[Start of Attachment]
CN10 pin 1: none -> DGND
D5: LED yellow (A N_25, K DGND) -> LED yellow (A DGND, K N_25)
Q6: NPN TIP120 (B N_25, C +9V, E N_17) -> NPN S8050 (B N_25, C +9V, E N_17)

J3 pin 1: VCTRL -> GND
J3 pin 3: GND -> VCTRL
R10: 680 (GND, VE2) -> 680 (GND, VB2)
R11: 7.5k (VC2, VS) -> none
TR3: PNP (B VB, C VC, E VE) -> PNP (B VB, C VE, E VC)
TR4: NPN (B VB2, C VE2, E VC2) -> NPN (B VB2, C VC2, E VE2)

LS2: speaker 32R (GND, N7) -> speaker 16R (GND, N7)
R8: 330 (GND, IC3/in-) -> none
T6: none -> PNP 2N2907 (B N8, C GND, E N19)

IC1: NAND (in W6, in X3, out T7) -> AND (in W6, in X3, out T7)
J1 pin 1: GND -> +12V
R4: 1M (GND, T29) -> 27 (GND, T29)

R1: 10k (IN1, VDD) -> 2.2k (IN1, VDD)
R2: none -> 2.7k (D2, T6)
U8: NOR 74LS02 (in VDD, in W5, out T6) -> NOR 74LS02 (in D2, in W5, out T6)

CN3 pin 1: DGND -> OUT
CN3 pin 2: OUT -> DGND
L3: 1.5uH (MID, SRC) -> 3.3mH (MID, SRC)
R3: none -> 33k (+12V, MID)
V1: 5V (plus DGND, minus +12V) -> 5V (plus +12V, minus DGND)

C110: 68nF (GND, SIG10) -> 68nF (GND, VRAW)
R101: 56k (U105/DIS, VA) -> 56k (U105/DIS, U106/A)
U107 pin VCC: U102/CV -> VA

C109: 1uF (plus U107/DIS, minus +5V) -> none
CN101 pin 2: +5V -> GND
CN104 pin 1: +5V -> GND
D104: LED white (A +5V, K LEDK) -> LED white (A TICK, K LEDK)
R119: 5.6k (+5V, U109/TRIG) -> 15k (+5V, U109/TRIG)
[End of Attachment]
» TASK OBJECTIVE
Going down the listing above, begin printing at the line with "J3 pin 1: VCTRL -> GND" and finish with the line with "C110: 68nF (GND, SIG10) -> 68nF (GND, VRAW)", exactly as they appear.

» PROBLEM SOLUTION
J3 pin 1: VCTRL -> GND
J3 pin 3: GND -> VCTRL
R10: 680 (GND, VE2) -> 680 (GND, VB2)
R11: 7.5k (VC2, VS) -> none
TR3: PNP (B VB, C VC, E VE) -> PNP (B VB, C VE, E VC)
TR4: NPN (B VB2, C VE2, E VC2) -> NPN (B VB2, C VC2, E VE2)

LS2: speaker 32R (GND, N7) -> speaker 16R (GND, N7)
R8: 330 (GND, IC3/in-) -> none
T6: none -> PNP 2N2907 (B N8, C GND, E N19)

IC1: NAND (in W6, in X3, out T7) -> AND (in W6, in X3, out T7)
J1 pin 1: GND -> +12V
R4: 1M (GND, T29) -> 27 (GND, T29)

R1: 10k (IN1, VDD) -> 2.2k (IN1, VDD)
R2: none -> 2.7k (D2, T6)
U8: NOR 74LS02 (in VDD, in W5, out T6) -> NOR 74LS02 (in D2, in W5, out T6)

CN3 pin 1: DGND -> OUT
CN3 pin 2: OUT -> DGND
L3: 1.5uH (MID, SRC) -> 3.3mH (MID, SRC)
R3: none -> 33k (+12V, MID)
V1: 5V (plus DGND, minus +12V) -> 5V (plus +12V, minus DGND)

C110: 68nF (GND, SIG10) -> 68nF (GND, VRAW)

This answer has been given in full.